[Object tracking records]
>>>>
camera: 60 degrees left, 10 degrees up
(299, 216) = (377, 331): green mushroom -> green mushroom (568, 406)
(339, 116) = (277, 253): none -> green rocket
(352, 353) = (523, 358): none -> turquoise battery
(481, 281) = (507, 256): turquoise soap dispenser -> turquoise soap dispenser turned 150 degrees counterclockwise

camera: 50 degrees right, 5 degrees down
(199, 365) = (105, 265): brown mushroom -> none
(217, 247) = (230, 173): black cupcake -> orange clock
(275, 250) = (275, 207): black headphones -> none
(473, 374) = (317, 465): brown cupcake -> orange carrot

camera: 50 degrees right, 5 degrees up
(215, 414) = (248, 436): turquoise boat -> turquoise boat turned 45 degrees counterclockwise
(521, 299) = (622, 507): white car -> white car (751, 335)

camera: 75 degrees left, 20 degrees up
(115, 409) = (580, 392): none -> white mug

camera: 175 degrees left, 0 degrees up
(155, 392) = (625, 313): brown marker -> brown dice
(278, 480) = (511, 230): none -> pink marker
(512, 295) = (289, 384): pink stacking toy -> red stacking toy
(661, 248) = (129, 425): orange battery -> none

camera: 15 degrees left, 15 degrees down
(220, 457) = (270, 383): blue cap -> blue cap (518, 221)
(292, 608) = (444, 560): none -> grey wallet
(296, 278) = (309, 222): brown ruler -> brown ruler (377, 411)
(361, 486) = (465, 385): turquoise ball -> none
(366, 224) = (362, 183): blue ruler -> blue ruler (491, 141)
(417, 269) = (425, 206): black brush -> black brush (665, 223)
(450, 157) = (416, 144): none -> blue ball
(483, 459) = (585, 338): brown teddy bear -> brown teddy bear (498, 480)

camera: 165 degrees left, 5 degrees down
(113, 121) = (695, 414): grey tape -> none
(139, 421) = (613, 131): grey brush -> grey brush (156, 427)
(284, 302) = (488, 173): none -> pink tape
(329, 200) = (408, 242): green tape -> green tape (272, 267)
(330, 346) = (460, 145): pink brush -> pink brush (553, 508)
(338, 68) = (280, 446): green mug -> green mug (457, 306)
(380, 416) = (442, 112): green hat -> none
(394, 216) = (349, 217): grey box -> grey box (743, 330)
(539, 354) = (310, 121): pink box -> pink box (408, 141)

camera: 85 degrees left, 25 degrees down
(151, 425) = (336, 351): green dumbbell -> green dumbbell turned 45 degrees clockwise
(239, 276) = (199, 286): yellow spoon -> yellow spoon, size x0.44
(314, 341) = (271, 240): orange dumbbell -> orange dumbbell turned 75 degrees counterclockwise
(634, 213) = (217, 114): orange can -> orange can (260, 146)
<<<<
For this exercise, repeat exactly the lines of the data above from the one with "(292, 608) = (444, 560): none -> grey wallet" down to the one with "(284, 302) = (488, 173): none -> pink tape", both end lines included.

(292, 608) = (444, 560): none -> grey wallet
(296, 278) = (309, 222): brown ruler -> brown ruler (377, 411)
(361, 486) = (465, 385): turquoise ball -> none
(366, 224) = (362, 183): blue ruler -> blue ruler (491, 141)
(417, 269) = (425, 206): black brush -> black brush (665, 223)
(450, 157) = (416, 144): none -> blue ball
(483, 459) = (585, 338): brown teddy bear -> brown teddy bear (498, 480)

camera: 165 degrees left, 5 degrees down
(113, 121) = (695, 414): grey tape -> none
(139, 421) = (613, 131): grey brush -> grey brush (156, 427)
(284, 302) = (488, 173): none -> pink tape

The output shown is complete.